DATA SECTION>
————
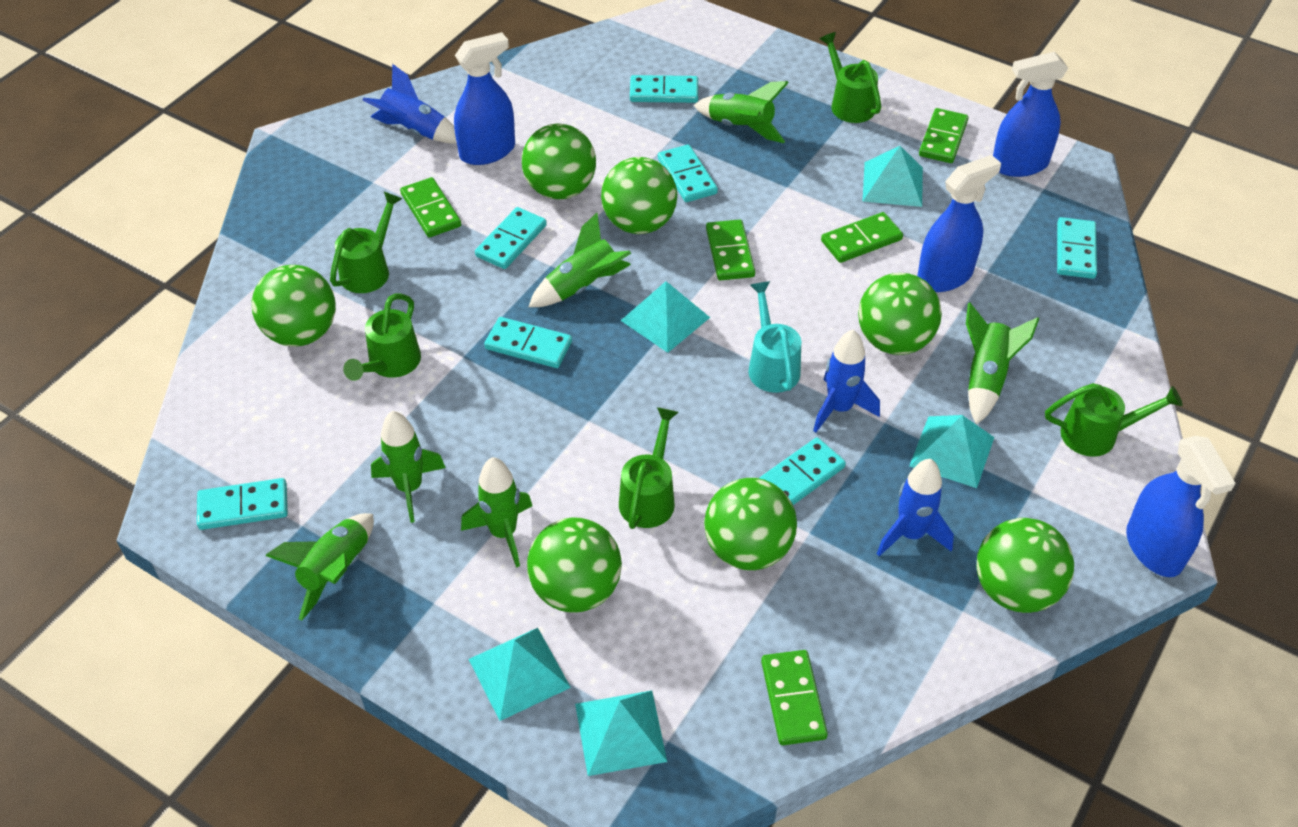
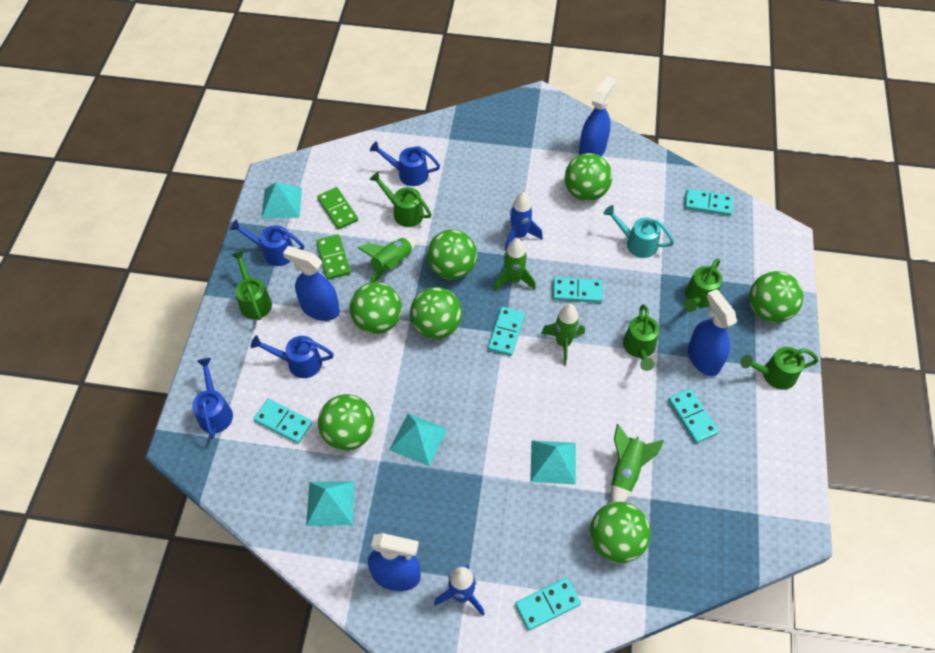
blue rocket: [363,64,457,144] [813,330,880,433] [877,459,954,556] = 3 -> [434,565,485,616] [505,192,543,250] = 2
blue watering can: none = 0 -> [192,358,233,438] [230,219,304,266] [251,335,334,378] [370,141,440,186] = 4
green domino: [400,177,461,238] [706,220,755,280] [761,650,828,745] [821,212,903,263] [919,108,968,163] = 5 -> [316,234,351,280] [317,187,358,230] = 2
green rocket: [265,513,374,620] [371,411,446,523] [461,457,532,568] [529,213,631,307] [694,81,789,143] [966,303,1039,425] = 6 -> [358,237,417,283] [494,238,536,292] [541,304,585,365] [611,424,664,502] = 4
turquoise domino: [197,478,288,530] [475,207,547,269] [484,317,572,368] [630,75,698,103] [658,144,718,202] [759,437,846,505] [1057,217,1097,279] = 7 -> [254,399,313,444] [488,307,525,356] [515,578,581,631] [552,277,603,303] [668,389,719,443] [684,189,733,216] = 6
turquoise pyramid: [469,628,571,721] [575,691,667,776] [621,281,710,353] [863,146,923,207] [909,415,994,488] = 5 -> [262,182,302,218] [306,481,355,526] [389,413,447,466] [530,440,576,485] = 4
————
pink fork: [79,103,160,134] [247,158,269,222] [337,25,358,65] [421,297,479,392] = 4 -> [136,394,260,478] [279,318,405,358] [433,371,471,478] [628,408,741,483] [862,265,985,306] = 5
————
EXERCISE PROMPT>
Search the lines above for the string "green" and copy each line that has it.

EXERCISE RESULT>
green domino: [400,177,461,238] [706,220,755,280] [761,650,828,745] [821,212,903,263] [919,108,968,163] = 5 -> [316,234,351,280] [317,187,358,230] = 2
green rocket: [265,513,374,620] [371,411,446,523] [461,457,532,568] [529,213,631,307] [694,81,789,143] [966,303,1039,425] = 6 -> [358,237,417,283] [494,238,536,292] [541,304,585,365] [611,424,664,502] = 4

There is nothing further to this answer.